> _DATA FOR THIS TASK_:
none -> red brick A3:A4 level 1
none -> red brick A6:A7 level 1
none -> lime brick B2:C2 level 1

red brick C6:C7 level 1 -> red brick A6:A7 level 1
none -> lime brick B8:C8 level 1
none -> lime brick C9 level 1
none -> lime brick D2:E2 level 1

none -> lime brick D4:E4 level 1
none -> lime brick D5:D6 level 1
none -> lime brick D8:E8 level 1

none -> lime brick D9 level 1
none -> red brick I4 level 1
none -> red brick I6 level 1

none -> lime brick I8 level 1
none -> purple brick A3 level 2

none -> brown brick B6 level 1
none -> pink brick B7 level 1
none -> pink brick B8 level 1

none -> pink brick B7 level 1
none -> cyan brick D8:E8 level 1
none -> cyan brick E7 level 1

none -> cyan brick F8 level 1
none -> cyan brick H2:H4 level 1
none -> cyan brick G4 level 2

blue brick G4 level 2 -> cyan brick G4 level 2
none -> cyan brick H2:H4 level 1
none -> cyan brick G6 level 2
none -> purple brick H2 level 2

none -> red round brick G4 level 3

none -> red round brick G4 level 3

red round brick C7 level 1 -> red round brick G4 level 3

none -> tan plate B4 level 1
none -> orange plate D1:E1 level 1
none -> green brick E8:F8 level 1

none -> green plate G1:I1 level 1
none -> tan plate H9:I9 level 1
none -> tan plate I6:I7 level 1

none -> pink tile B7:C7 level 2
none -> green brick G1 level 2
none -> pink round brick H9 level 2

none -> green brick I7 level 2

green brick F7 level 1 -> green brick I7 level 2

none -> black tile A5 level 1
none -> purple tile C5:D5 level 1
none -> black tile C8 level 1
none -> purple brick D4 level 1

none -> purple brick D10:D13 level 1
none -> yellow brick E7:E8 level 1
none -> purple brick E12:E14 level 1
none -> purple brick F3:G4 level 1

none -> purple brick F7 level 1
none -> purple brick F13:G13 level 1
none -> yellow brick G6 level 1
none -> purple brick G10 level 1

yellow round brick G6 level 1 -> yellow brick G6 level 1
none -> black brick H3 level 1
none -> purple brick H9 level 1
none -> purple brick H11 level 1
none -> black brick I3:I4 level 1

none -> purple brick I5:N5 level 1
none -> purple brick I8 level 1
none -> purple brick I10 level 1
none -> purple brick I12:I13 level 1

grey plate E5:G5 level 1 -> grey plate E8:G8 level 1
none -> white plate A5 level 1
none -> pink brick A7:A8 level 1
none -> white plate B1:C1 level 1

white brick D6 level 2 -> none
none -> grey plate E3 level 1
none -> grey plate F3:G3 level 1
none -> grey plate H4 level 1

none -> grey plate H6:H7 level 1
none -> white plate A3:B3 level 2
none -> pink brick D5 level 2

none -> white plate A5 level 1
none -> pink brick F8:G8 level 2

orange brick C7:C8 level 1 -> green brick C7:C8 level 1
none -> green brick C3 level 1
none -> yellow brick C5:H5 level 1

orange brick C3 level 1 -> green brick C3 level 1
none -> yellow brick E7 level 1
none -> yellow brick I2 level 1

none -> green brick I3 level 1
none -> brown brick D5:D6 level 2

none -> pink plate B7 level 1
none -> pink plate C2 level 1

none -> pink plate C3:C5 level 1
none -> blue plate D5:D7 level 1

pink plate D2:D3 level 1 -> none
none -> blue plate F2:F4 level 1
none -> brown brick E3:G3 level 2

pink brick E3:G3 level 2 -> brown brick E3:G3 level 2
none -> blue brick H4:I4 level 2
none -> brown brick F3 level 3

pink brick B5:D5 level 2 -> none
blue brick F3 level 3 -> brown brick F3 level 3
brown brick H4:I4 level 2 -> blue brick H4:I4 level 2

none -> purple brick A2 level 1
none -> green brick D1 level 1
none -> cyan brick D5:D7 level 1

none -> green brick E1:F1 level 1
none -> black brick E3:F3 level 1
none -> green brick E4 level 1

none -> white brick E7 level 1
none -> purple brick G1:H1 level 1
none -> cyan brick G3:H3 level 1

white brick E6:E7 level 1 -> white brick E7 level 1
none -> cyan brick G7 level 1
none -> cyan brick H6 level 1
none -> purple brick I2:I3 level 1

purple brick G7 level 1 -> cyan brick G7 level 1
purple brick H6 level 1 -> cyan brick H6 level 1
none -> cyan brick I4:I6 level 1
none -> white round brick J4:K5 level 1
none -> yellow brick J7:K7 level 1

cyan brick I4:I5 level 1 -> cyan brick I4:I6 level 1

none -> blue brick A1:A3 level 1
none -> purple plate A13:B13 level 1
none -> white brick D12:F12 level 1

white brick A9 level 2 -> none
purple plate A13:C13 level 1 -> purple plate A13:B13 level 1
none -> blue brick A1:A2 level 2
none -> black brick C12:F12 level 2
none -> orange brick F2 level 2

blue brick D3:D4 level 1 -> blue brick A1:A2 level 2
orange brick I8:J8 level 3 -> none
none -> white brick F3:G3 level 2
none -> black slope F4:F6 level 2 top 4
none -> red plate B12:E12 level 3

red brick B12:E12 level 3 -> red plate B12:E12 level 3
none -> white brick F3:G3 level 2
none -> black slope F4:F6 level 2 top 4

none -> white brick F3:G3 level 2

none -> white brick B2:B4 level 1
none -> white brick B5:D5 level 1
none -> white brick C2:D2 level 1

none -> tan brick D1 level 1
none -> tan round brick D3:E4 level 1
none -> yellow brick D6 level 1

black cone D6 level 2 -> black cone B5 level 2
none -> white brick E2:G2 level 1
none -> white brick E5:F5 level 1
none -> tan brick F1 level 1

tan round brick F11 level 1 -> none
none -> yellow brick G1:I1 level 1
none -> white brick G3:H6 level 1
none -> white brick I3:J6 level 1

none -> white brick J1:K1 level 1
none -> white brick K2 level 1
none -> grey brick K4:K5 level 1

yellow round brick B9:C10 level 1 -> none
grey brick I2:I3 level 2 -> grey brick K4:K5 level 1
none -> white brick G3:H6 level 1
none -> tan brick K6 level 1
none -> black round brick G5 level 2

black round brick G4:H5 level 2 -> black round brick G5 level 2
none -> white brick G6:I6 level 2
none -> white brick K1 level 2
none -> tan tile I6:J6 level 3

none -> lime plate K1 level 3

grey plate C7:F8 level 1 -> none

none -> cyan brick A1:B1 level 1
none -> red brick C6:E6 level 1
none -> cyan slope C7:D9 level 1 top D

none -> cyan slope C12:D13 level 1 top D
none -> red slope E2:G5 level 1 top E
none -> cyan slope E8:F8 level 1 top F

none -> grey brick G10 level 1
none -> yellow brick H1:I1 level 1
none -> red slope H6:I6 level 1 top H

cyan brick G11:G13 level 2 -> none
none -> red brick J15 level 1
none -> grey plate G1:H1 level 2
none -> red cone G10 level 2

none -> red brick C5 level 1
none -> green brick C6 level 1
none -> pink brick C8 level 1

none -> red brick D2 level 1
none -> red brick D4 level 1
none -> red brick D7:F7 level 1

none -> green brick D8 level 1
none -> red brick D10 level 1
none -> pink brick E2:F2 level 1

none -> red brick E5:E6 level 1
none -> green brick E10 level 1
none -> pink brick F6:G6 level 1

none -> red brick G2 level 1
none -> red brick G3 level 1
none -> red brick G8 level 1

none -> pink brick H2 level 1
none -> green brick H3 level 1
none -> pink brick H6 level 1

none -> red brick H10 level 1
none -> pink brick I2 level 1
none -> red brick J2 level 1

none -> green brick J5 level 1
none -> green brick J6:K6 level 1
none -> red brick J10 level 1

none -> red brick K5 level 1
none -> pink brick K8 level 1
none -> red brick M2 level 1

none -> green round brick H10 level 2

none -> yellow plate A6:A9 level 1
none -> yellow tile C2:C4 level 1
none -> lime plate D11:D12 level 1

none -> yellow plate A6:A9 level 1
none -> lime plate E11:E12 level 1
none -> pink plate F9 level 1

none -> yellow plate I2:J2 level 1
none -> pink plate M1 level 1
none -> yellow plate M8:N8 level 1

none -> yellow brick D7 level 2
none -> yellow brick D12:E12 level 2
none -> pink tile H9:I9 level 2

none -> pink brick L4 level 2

> _PROBLEM_: The expected response consists solely of the lines from the one with "none -> red brick J2 level 1" through the end of the records, repeated exactly.

> _EXERCISE RESPONSE_:
none -> red brick J2 level 1

none -> green brick J5 level 1
none -> green brick J6:K6 level 1
none -> red brick J10 level 1

none -> red brick K5 level 1
none -> pink brick K8 level 1
none -> red brick M2 level 1

none -> green round brick H10 level 2

none -> yellow plate A6:A9 level 1
none -> yellow tile C2:C4 level 1
none -> lime plate D11:D12 level 1

none -> yellow plate A6:A9 level 1
none -> lime plate E11:E12 level 1
none -> pink plate F9 level 1

none -> yellow plate I2:J2 level 1
none -> pink plate M1 level 1
none -> yellow plate M8:N8 level 1

none -> yellow brick D7 level 2
none -> yellow brick D12:E12 level 2
none -> pink tile H9:I9 level 2

none -> pink brick L4 level 2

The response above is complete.